START EXTRACTED ENTRIES

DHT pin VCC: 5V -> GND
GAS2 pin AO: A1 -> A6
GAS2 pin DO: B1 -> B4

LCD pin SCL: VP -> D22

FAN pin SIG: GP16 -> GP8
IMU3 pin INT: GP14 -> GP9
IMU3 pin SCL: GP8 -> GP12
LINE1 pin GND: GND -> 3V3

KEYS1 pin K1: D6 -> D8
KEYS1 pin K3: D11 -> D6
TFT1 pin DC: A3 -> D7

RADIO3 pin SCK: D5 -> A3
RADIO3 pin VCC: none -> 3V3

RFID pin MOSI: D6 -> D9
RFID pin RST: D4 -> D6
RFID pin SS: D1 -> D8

END EXTRACTED ENTRIES

[EXERCISE]
Copy the listing word for word, leaving nothing out.

[RESPONSE]
DHT pin VCC: 5V -> GND
GAS2 pin AO: A1 -> A6
GAS2 pin DO: B1 -> B4

LCD pin SCL: VP -> D22

FAN pin SIG: GP16 -> GP8
IMU3 pin INT: GP14 -> GP9
IMU3 pin SCL: GP8 -> GP12
LINE1 pin GND: GND -> 3V3

KEYS1 pin K1: D6 -> D8
KEYS1 pin K3: D11 -> D6
TFT1 pin DC: A3 -> D7

RADIO3 pin SCK: D5 -> A3
RADIO3 pin VCC: none -> 3V3

RFID pin MOSI: D6 -> D9
RFID pin RST: D4 -> D6
RFID pin SS: D1 -> D8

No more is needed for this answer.